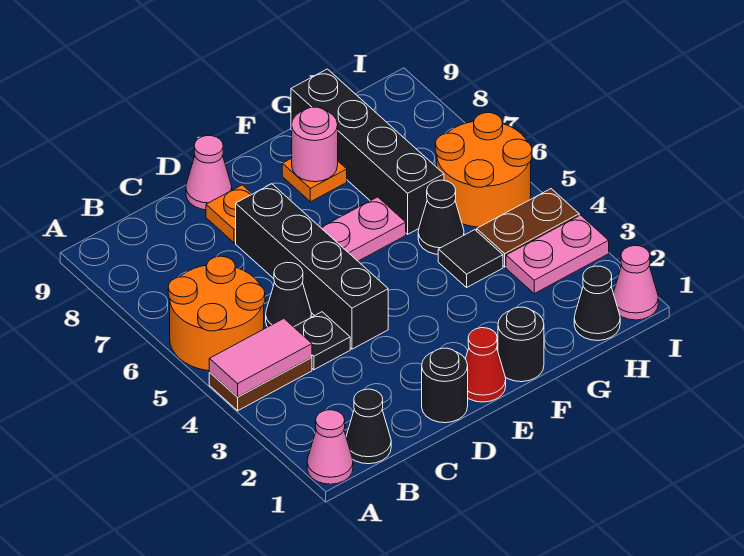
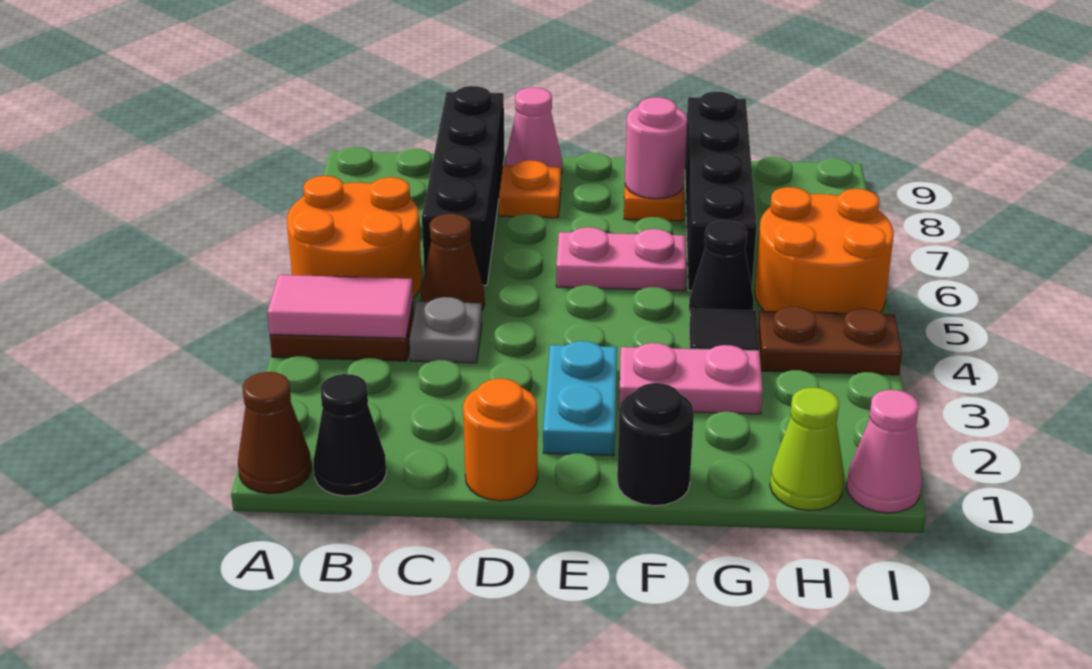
pink cone A1 level 1 -> brown cone A1 level 1
black plate C4 level 1 -> grey plate C4 level 1
black cone C5 level 1 -> brown cone C5 level 1
black round brick D1 level 1 -> orange round brick D1 level 1
black brick D4:D7 level 1 -> black brick C6:C9 level 1
red cone E1 level 1 -> none
none -> cyan plate E2:E3 level 1
black cone H1 level 1 -> lime cone H1 level 1
pink plate H3:I3 level 1 -> pink plate F3:G3 level 1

◆ **What the task requires**: Exactly the lines from the line holding "black brick D4:D7" through the close of the listing above make up the answer; include nothing else.

◆ **Task response**:
black brick D4:D7 level 1 -> black brick C6:C9 level 1
red cone E1 level 1 -> none
none -> cyan plate E2:E3 level 1
black cone H1 level 1 -> lime cone H1 level 1
pink plate H3:I3 level 1 -> pink plate F3:G3 level 1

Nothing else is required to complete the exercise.